#### DATA PROVIDED ####

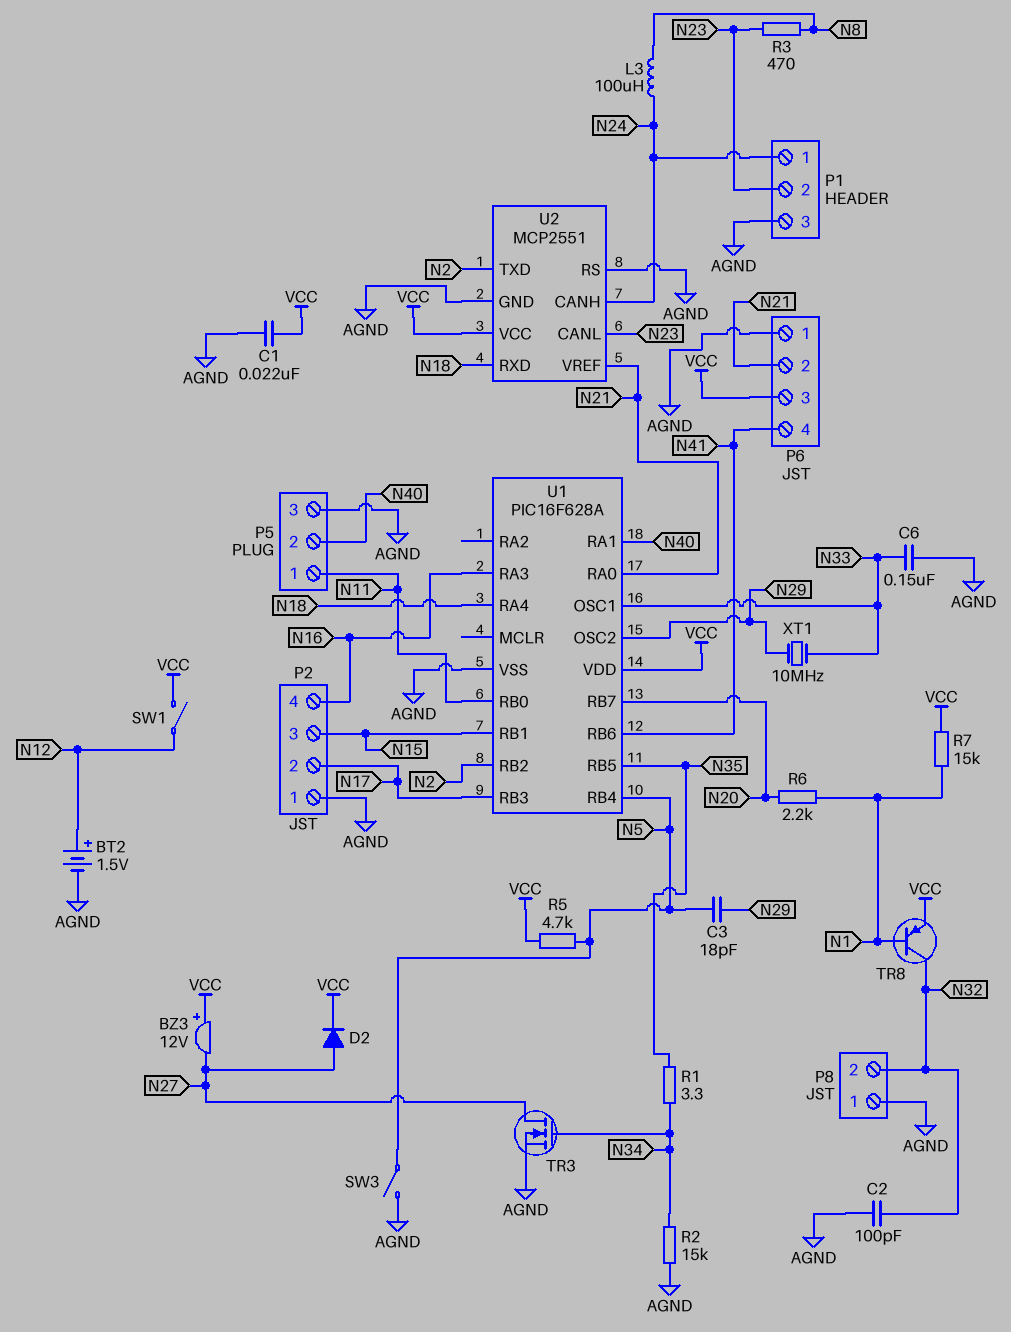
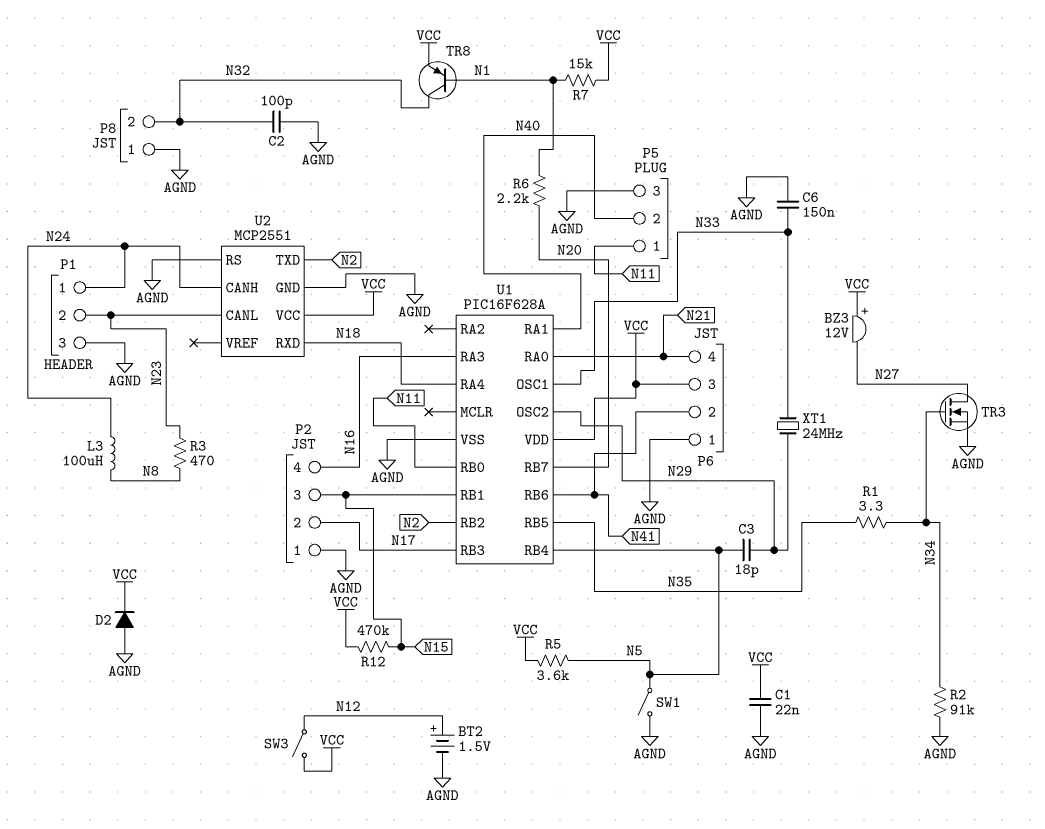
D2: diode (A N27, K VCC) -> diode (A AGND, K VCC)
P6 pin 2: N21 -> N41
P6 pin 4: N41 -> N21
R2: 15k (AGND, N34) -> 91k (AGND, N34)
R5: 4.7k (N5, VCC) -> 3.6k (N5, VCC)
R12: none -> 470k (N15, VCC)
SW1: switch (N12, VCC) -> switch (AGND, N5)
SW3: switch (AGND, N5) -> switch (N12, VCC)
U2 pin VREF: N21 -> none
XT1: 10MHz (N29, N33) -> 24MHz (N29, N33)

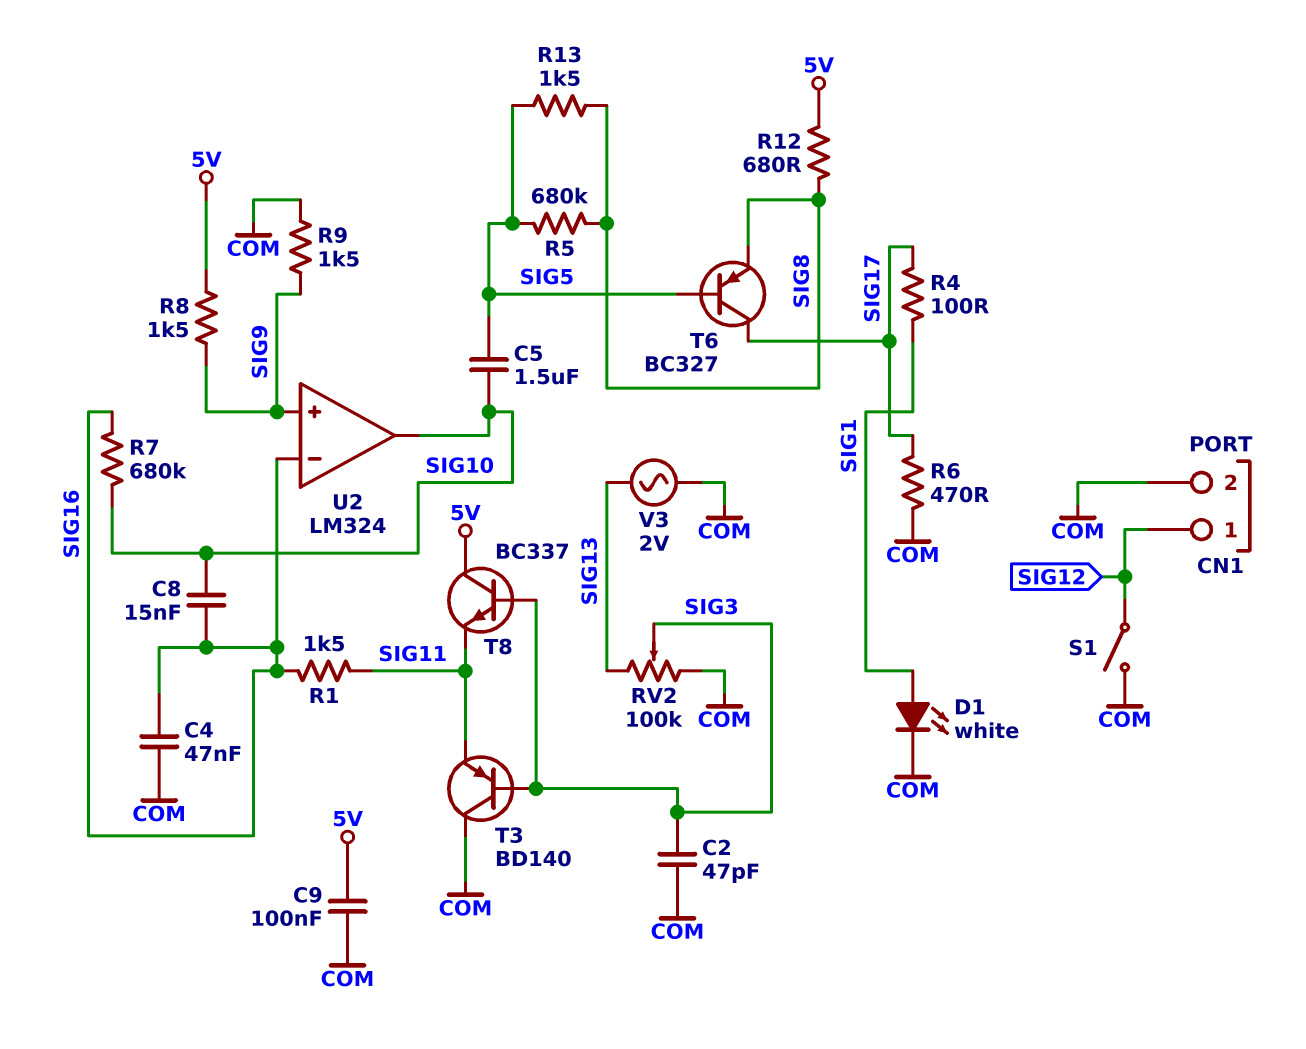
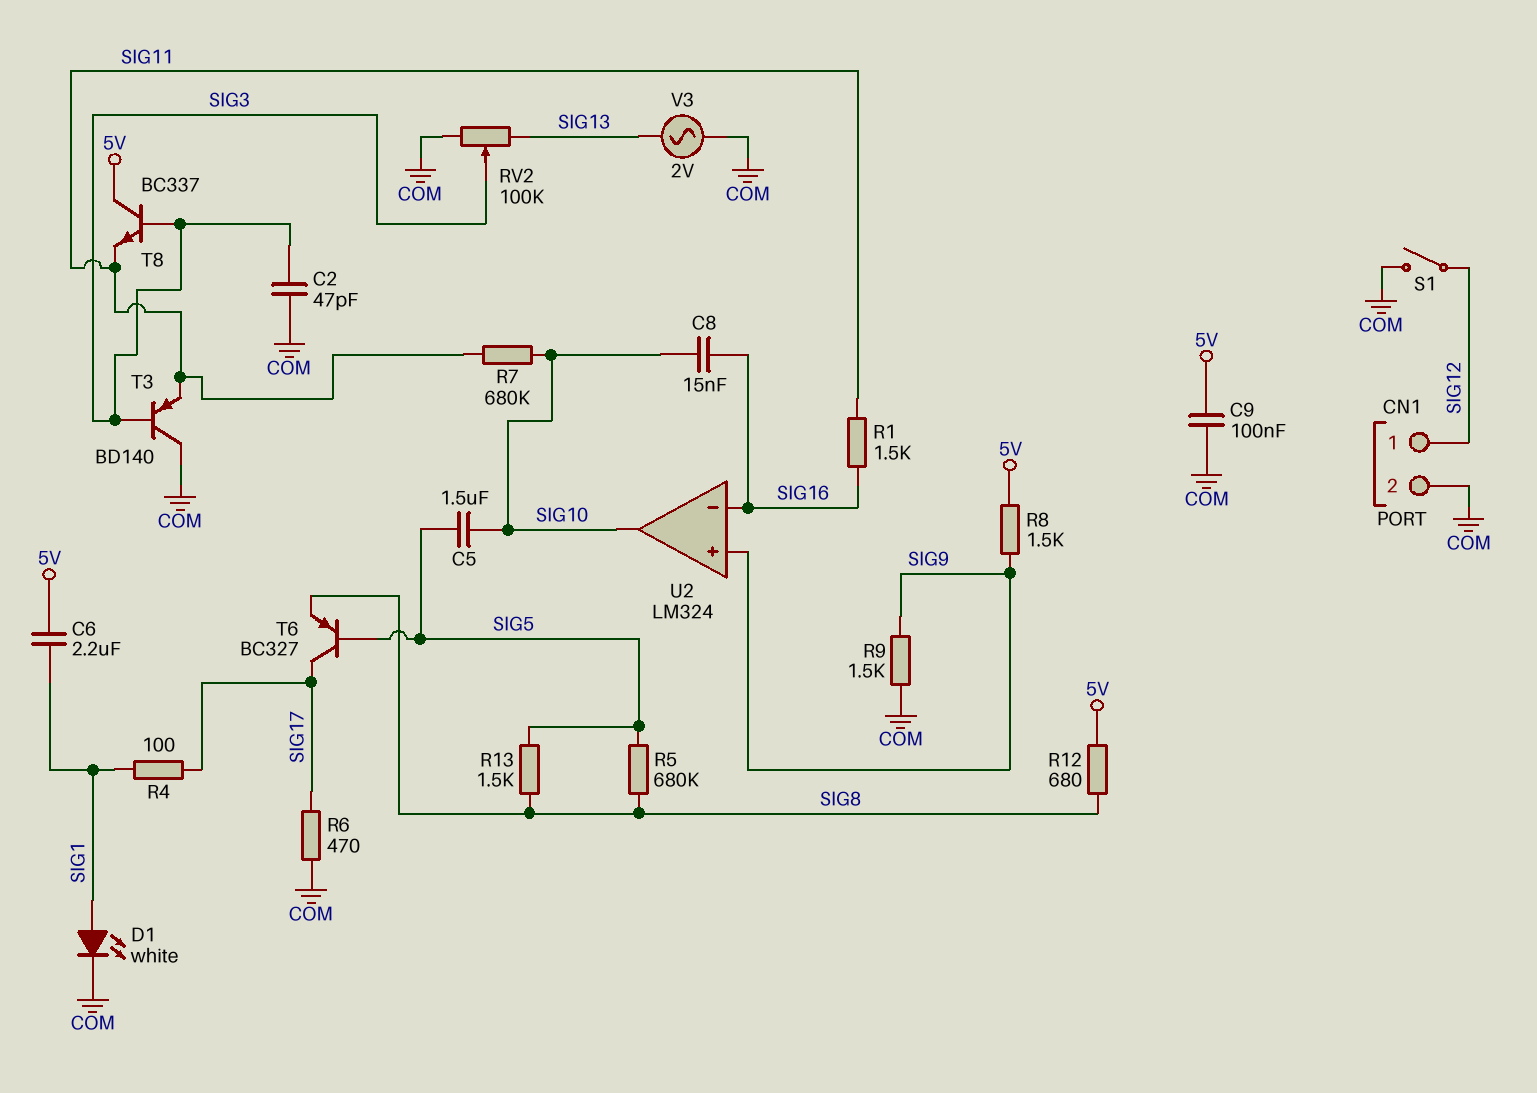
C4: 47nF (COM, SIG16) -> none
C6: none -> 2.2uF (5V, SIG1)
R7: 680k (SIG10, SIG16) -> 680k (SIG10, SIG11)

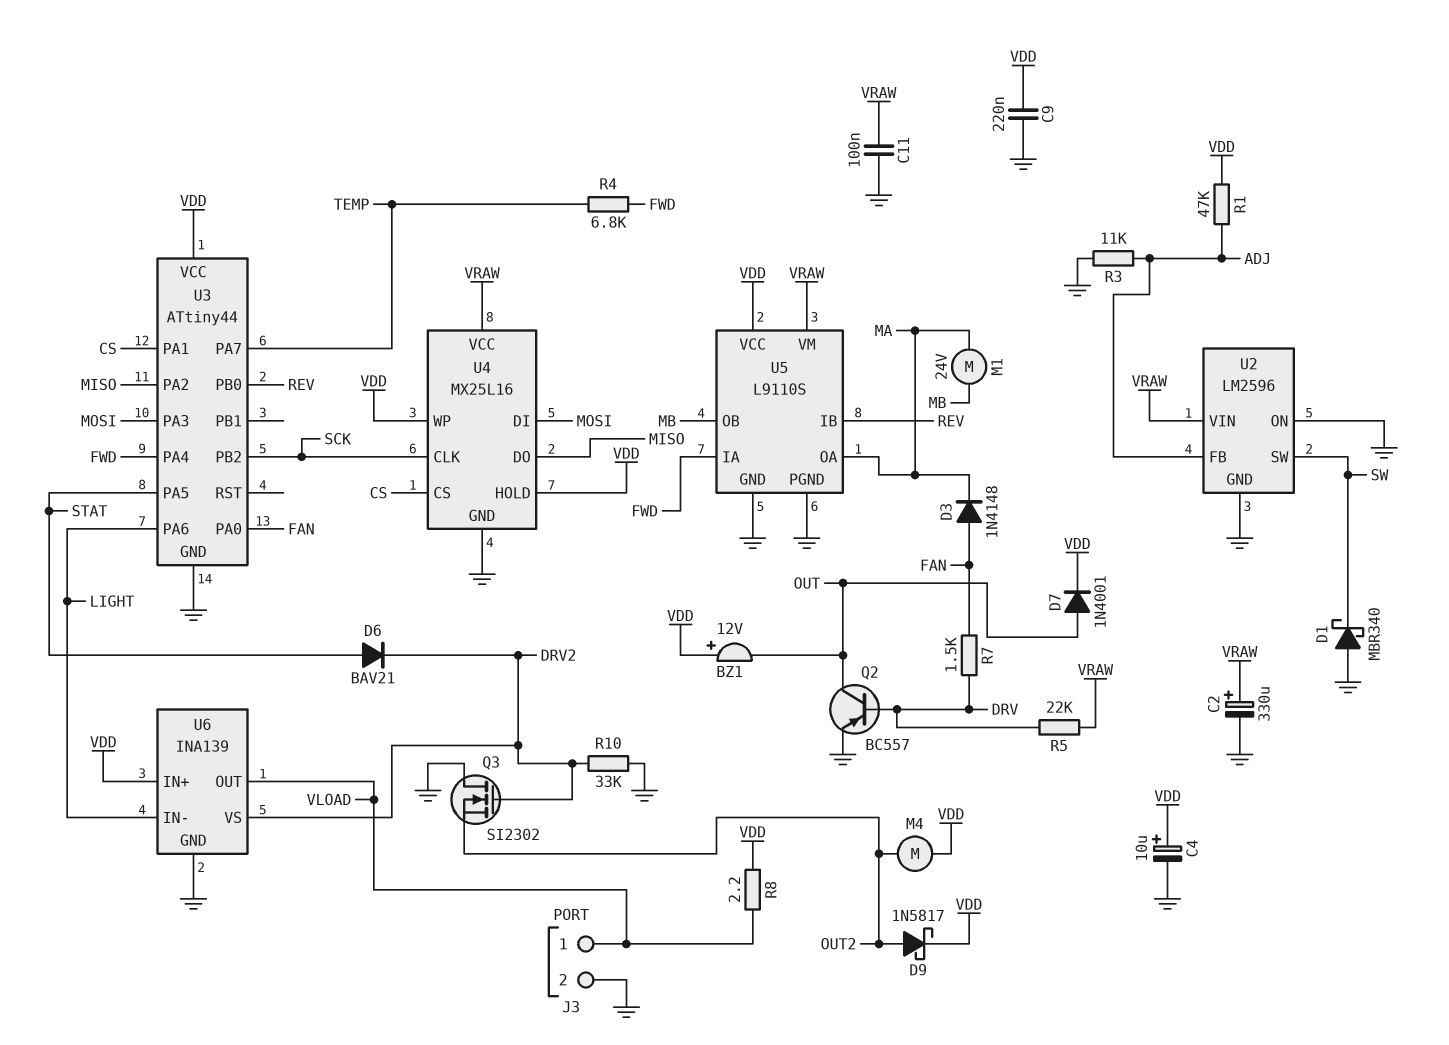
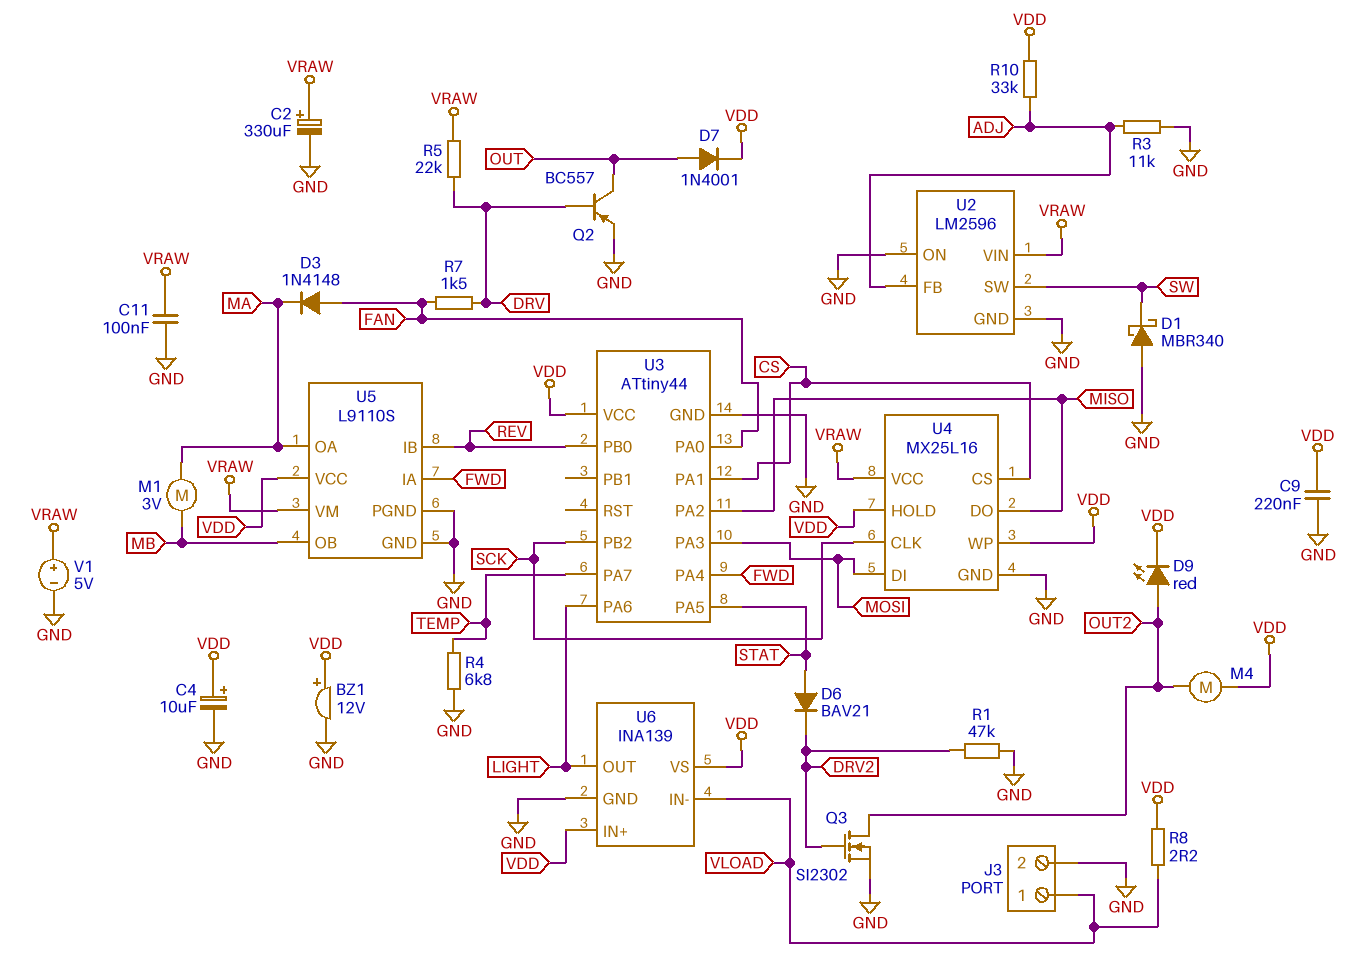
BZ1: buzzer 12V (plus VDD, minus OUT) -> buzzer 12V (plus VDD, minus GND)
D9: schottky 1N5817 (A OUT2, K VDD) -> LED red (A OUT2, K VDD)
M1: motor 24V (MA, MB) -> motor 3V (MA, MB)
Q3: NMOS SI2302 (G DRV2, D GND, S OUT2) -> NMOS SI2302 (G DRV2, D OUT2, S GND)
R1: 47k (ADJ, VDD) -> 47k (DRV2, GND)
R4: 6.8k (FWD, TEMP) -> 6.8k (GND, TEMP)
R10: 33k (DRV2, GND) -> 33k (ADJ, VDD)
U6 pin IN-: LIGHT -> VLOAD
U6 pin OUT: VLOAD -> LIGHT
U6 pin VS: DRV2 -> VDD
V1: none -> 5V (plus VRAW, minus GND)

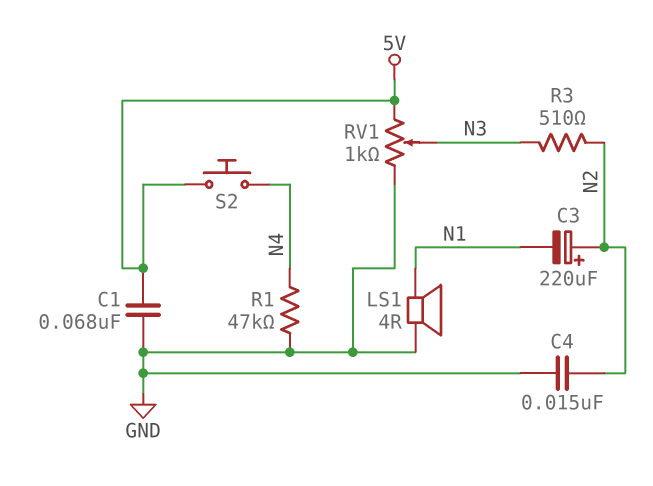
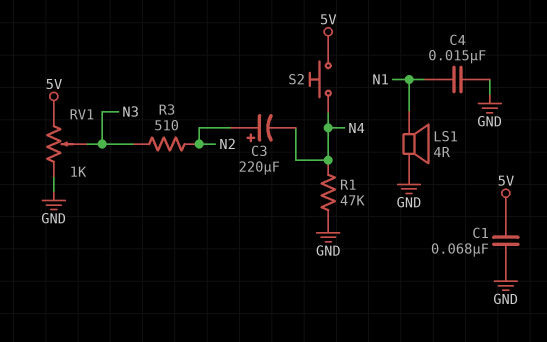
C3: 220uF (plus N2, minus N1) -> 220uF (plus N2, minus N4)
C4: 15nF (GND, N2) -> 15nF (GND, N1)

####

Set down again, word for word, every line from the one with "R5: 4.7k (N5, VCC) -> 3.6k (N5, VCC)" to the one with "R7: 680k (SIG10, SIG16)" in the entries above, and omit the pictures.

▶ [EXERCISE RESULT]:
R5: 4.7k (N5, VCC) -> 3.6k (N5, VCC)
R12: none -> 470k (N15, VCC)
SW1: switch (N12, VCC) -> switch (AGND, N5)
SW3: switch (AGND, N5) -> switch (N12, VCC)
U2 pin VREF: N21 -> none
XT1: 10MHz (N29, N33) -> 24MHz (N29, N33)

C4: 47nF (COM, SIG16) -> none
C6: none -> 2.2uF (5V, SIG1)
R7: 680k (SIG10, SIG16) -> 680k (SIG10, SIG11)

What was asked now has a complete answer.